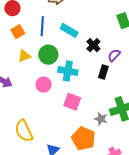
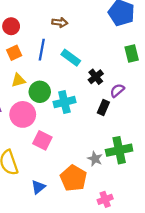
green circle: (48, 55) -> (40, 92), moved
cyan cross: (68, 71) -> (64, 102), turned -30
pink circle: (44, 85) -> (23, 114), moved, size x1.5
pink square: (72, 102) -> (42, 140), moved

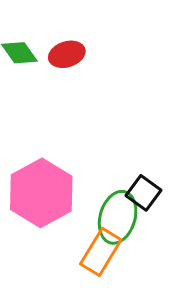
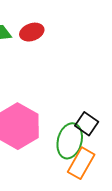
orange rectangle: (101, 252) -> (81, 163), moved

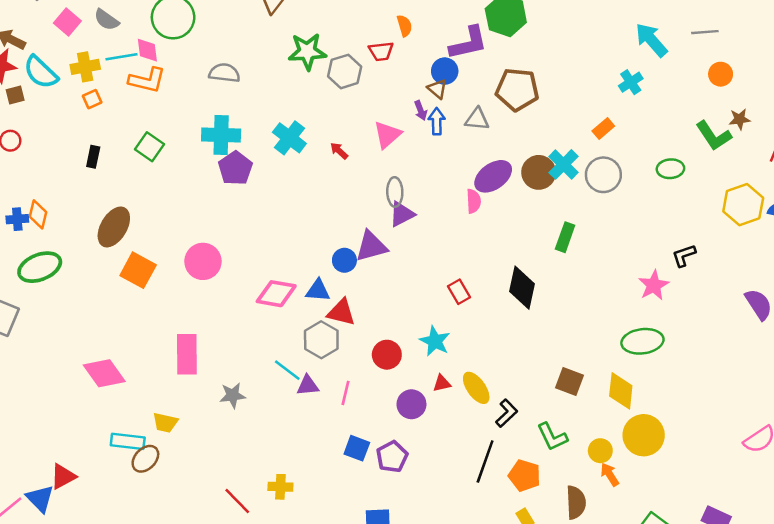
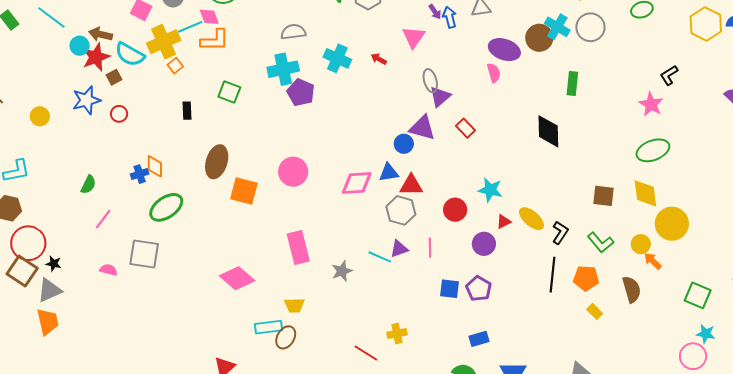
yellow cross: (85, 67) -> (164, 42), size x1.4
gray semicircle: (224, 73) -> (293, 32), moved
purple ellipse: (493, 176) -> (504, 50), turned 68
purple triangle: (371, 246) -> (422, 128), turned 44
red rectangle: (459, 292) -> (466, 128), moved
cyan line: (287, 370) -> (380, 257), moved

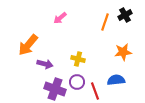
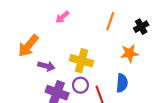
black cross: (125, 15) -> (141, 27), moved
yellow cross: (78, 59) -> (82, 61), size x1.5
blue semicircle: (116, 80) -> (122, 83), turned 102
------------------------------------------------
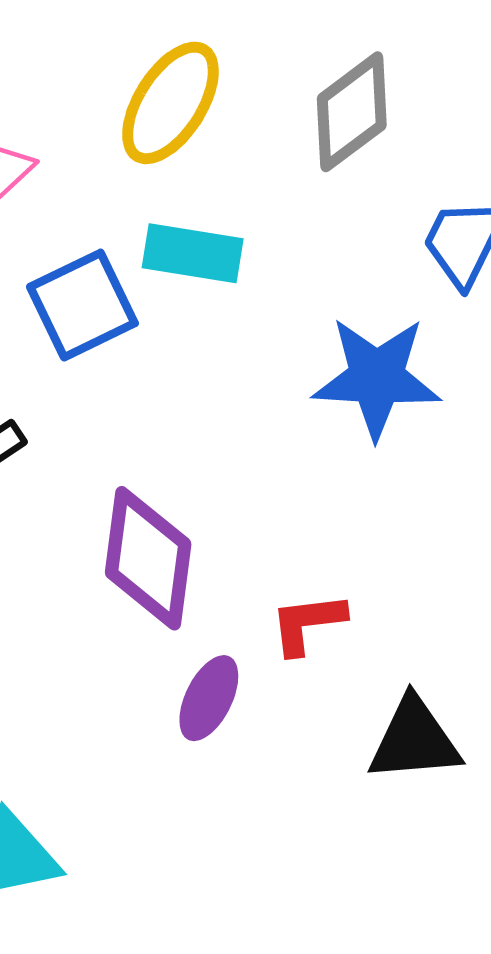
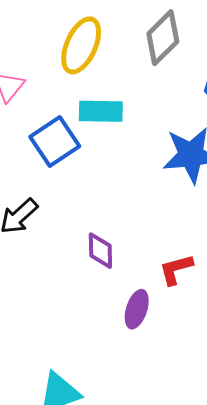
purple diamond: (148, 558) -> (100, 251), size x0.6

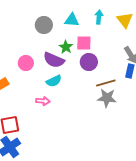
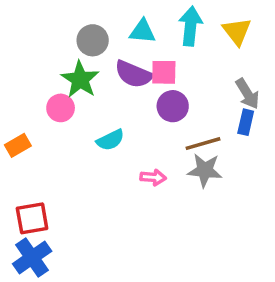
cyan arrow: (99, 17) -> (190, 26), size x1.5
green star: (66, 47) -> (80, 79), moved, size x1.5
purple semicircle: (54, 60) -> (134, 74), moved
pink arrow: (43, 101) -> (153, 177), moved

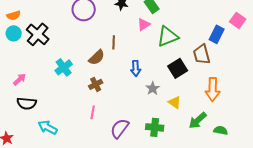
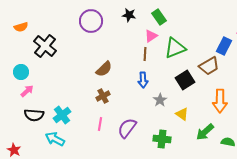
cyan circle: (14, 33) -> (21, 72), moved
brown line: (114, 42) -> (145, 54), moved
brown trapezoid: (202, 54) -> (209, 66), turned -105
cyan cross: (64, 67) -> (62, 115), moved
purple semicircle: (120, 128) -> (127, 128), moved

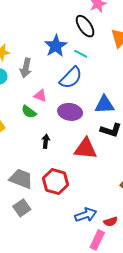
------------------------------------------------
_About this exercise_: Copy out, exactly and alone, the lines of the entries above between the ones holding "black cross: (125, 15) -> (141, 27), moved" and "blue semicircle: (116, 80)", inclusive.

_Completed exercise_:
black cross: (125, 15) -> (141, 27), moved
yellow cross: (78, 59) -> (82, 61), size x1.5
blue semicircle: (116, 80) -> (122, 83), turned 102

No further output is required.